## [Scene edit records]
▬▬▬▬▬▬▬▬▬▬
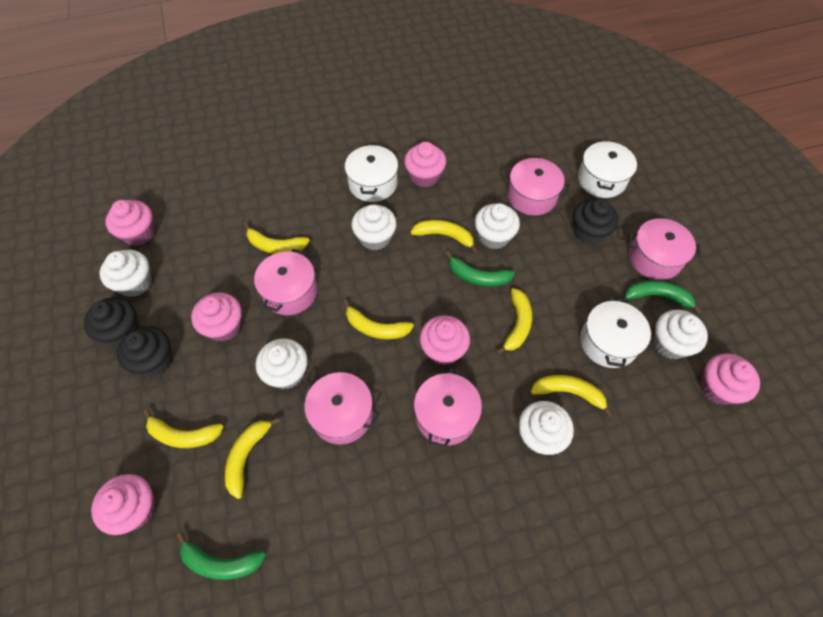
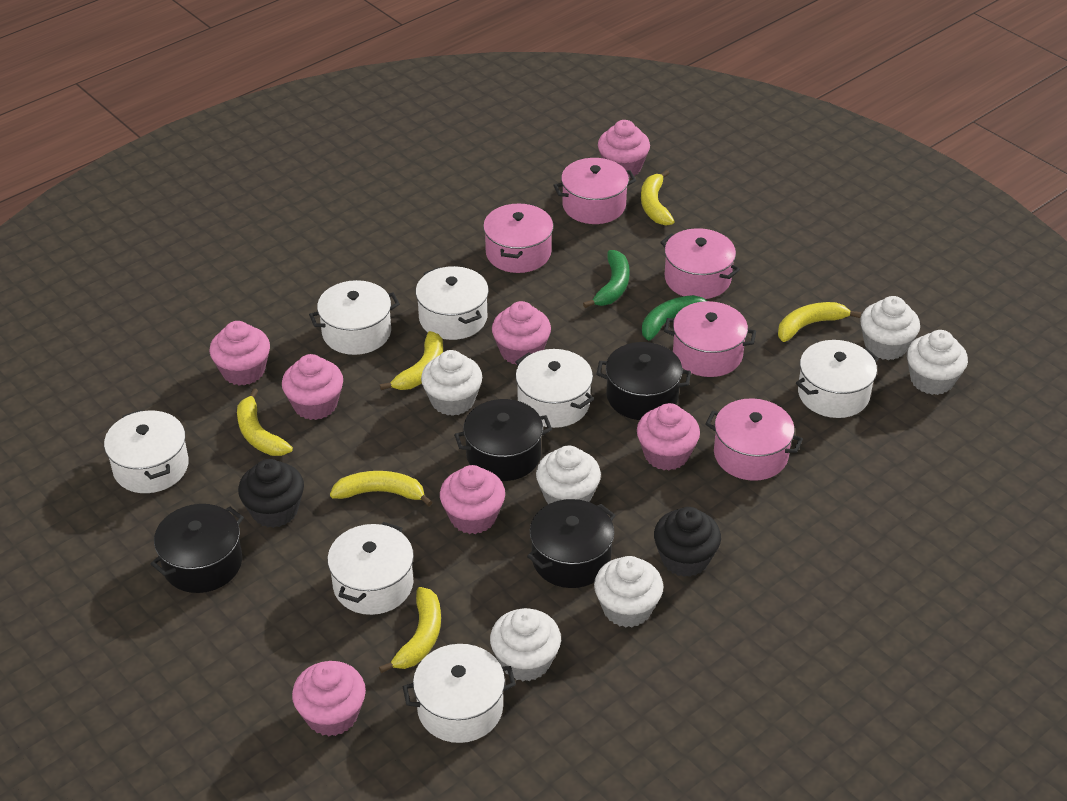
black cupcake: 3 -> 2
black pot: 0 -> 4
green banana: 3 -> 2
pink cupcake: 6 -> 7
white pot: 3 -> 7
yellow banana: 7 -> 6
▬▬▬▬▬▬▬▬▬▬
For the data above, return an exact copy that contains no pictures.

black cupcake: 3 -> 2
black pot: 0 -> 4
green banana: 3 -> 2
pink cupcake: 6 -> 7
white pot: 3 -> 7
yellow banana: 7 -> 6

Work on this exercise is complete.